=== Section Start ===

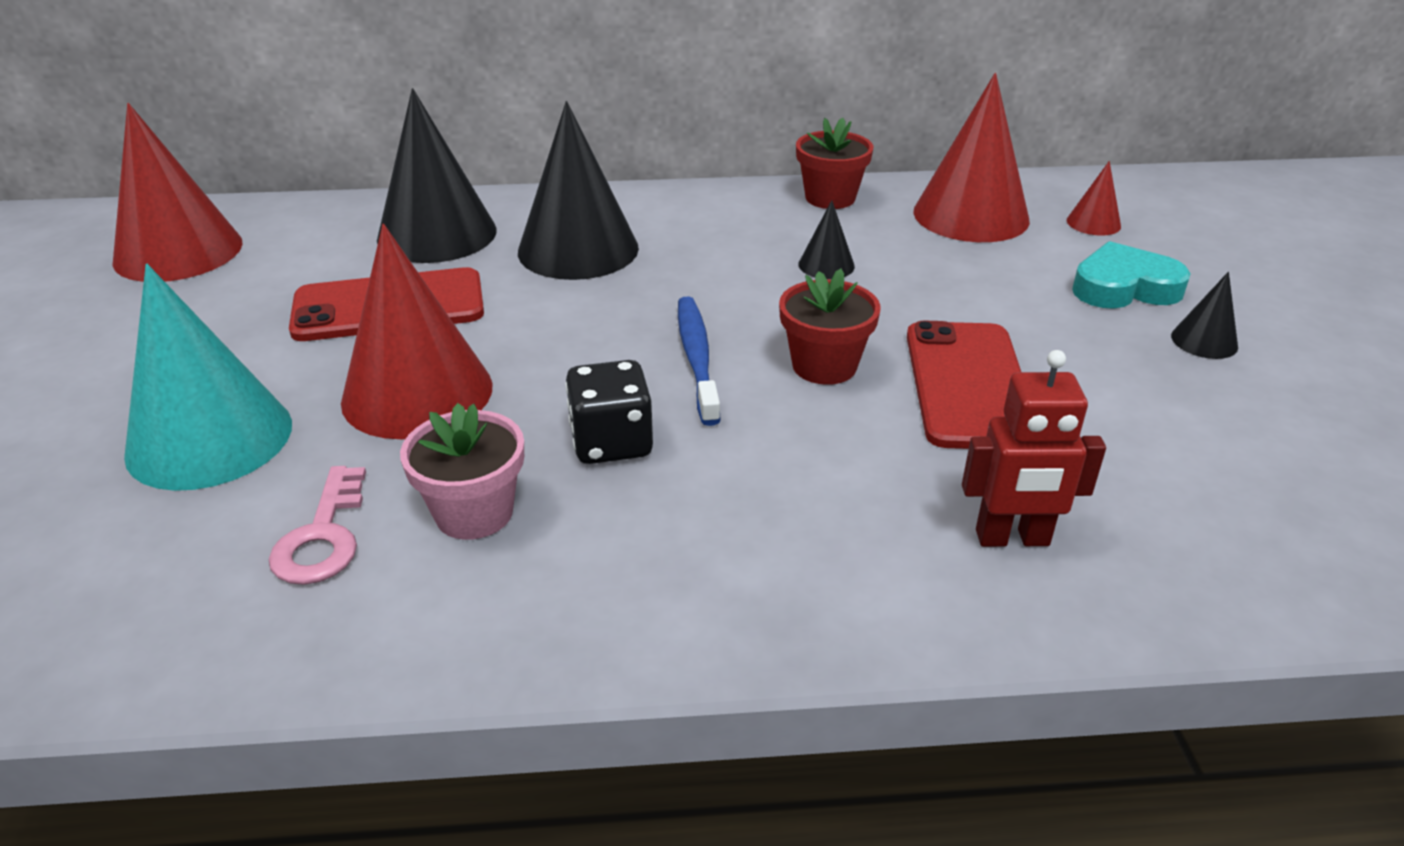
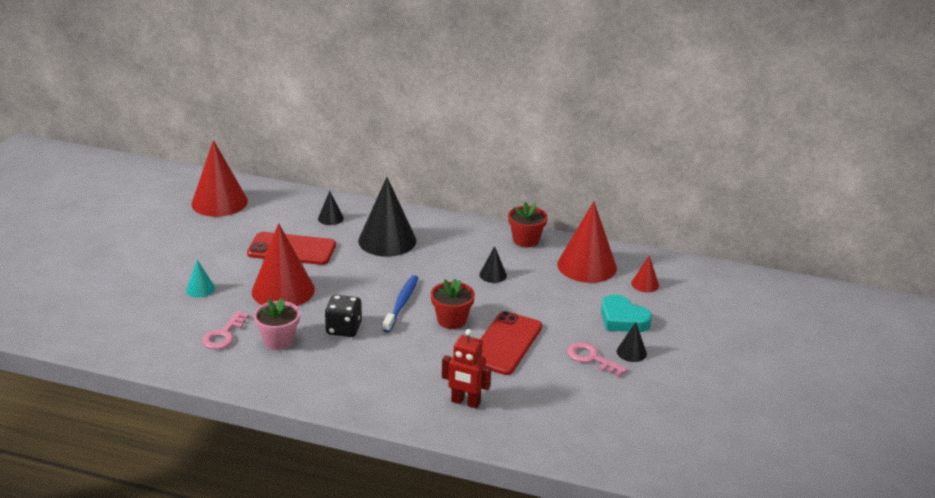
camera: 20 degrees right, 5 degrees down
turquoise cone [124,264,292,491] -> turquoise cone [186,260,215,298], size x0.45
black cone [377,88,497,263] -> black cone [318,191,344,225], size x0.45
turquoise heart [1072,241,1191,309] -> turquoise heart turned 150 degrees counterclockwise [601,294,652,332]
none -> pink key [567,342,628,377]

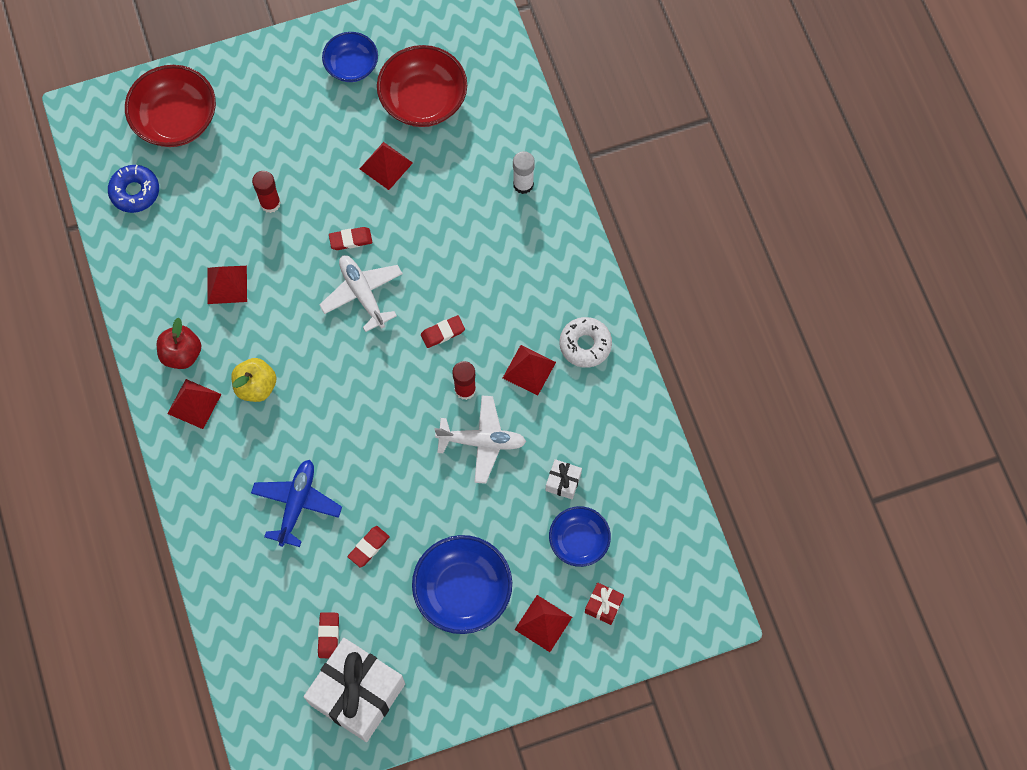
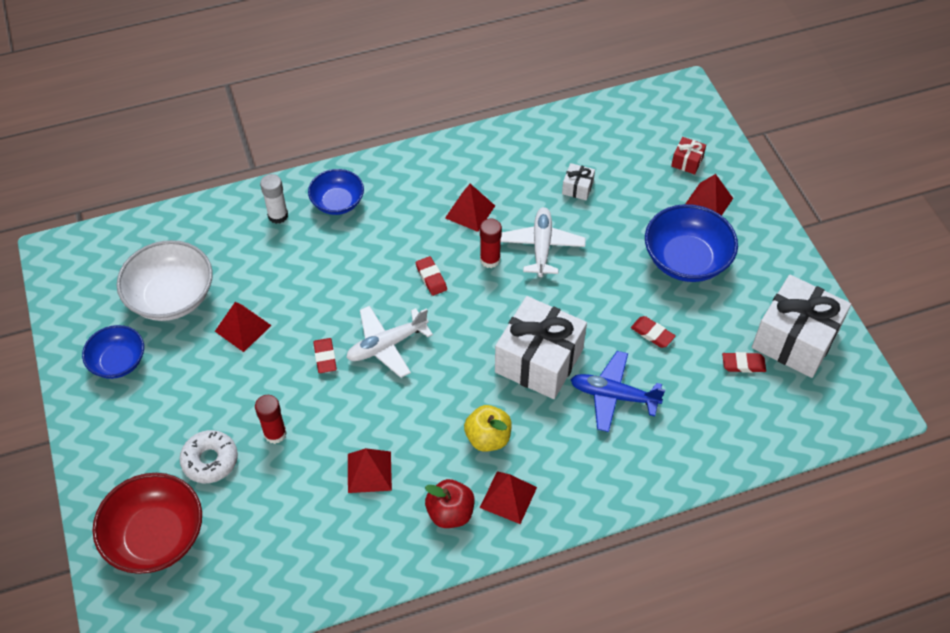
camera: 90 degrees left, 15 degrees down
blue donut [108,165,159,213] -> none
red bowl [377,45,467,127] -> white bowl [117,240,213,321]
blue bowl [549,506,611,567] -> blue bowl moved to [308,169,364,215]
white donut [559,317,612,368] -> white donut moved to [180,430,238,483]
none -> white gift [495,296,587,399]

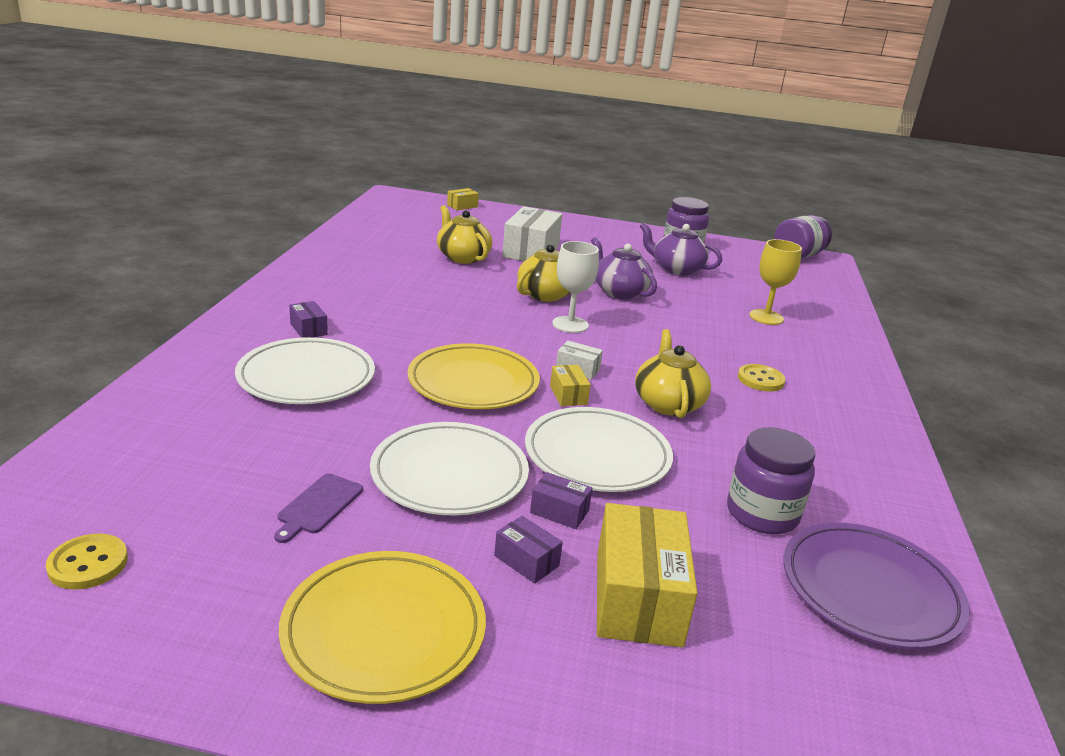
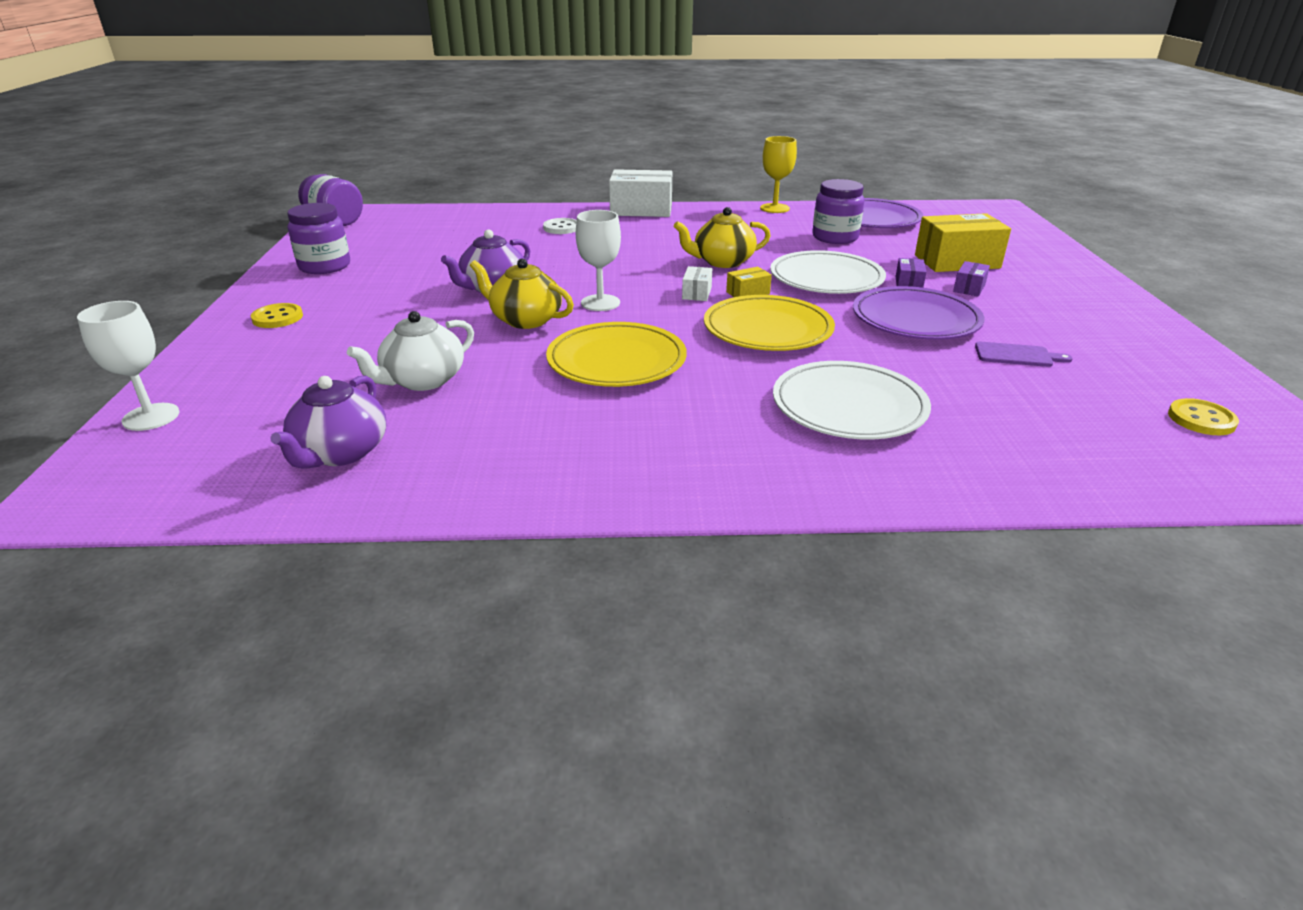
camera: 100 degrees left, 5 degrees up
yellow plate [279,551,486,704] -> yellow plate moved to [546,322,687,387]
purple box [289,301,328,338] -> none
white plate [370,422,529,516] -> purple plate [853,286,984,340]
yellow teapot [437,205,492,264] -> white teapot [347,311,474,391]
yellow box [447,188,479,210] -> white goblet [77,301,180,431]
white box [502,206,562,261] -> white box moved to [609,169,672,217]
purple teapot [640,222,722,275] -> purple teapot moved to [270,376,386,469]
yellow button [738,364,786,392] -> yellow button moved to [251,303,303,328]
yellow goblet [749,239,802,325] -> yellow goblet moved to [760,136,797,213]
none -> white button [543,218,577,234]

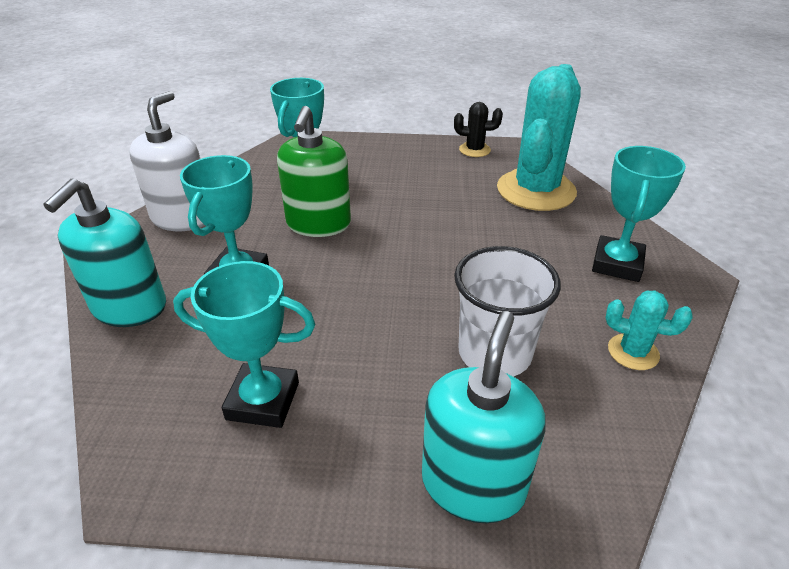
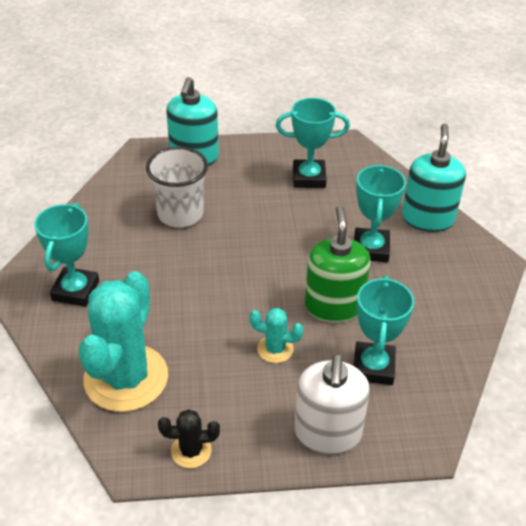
camera: 170 degrees right, 5 degrees up
white soap dispenser [129,91,205,231] -> white soap dispenser moved to [294,354,370,454]
turquoise cactus [606,291,693,370] -> turquoise cactus moved to [249,308,303,363]

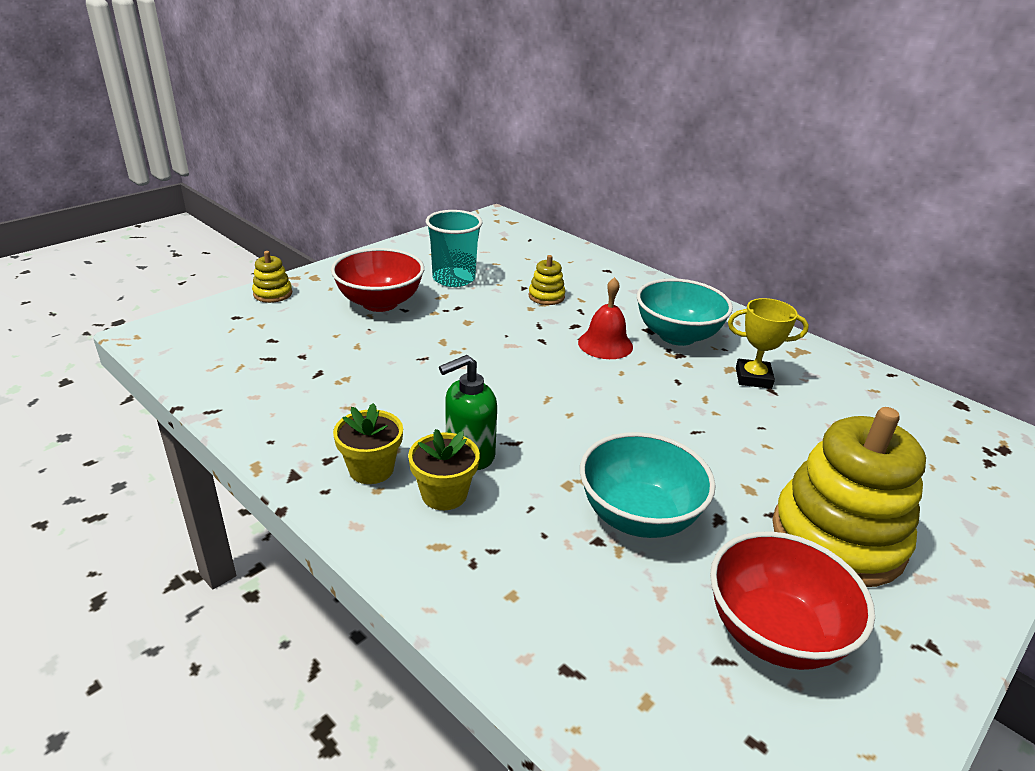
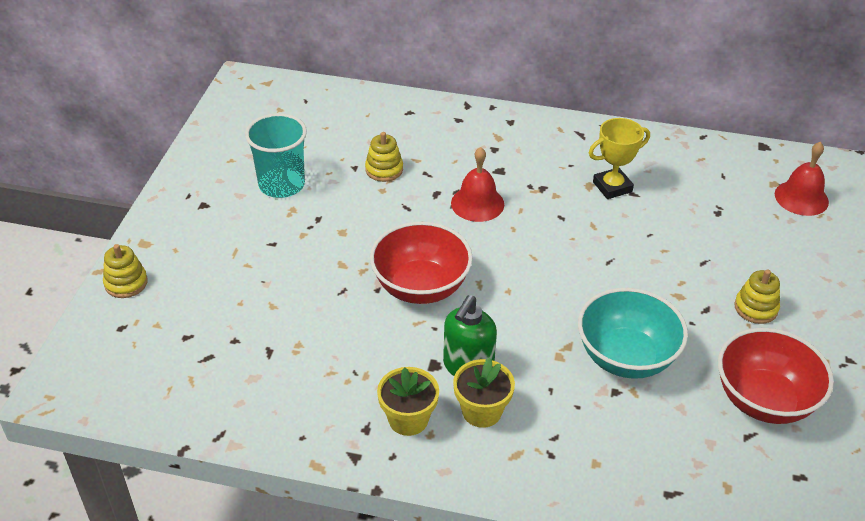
camera: 30 degrees left, 10 degrees up
red bowl [331,248,424,312] -> red bowl moved to [370,221,473,304]
turquoise bowl [637,278,733,346] -> none
yellow stacking toy [772,407,926,587] -> yellow stacking toy [734,270,780,324], size x0.43
none -> red bell [775,142,829,216]

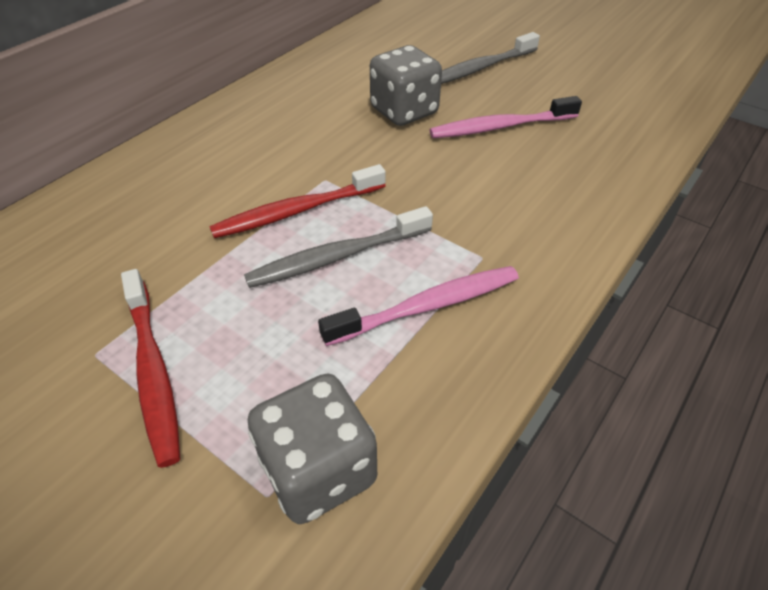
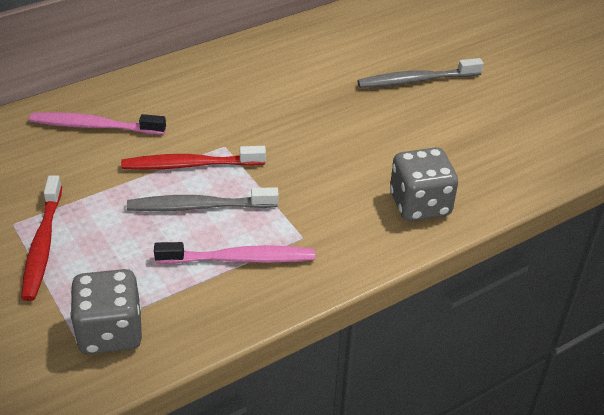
camera: 20 degrees right, 5 degrees down
grey dice [370,45,442,126] -> grey dice moved to [390,147,458,221]
pink toothbrush [429,96,582,138] -> pink toothbrush moved to [29,112,166,135]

=== Section End ===

**Your objective**. Identify all lines in the records above with the word "bowl".

**Solution to this task**.
red bowl [377,45,467,127] -> white bowl [117,240,213,321]
blue bowl [549,506,611,567] -> blue bowl moved to [308,169,364,215]
red bowl [331,248,424,312] -> red bowl moved to [370,221,473,304]
turquoise bowl [637,278,733,346] -> none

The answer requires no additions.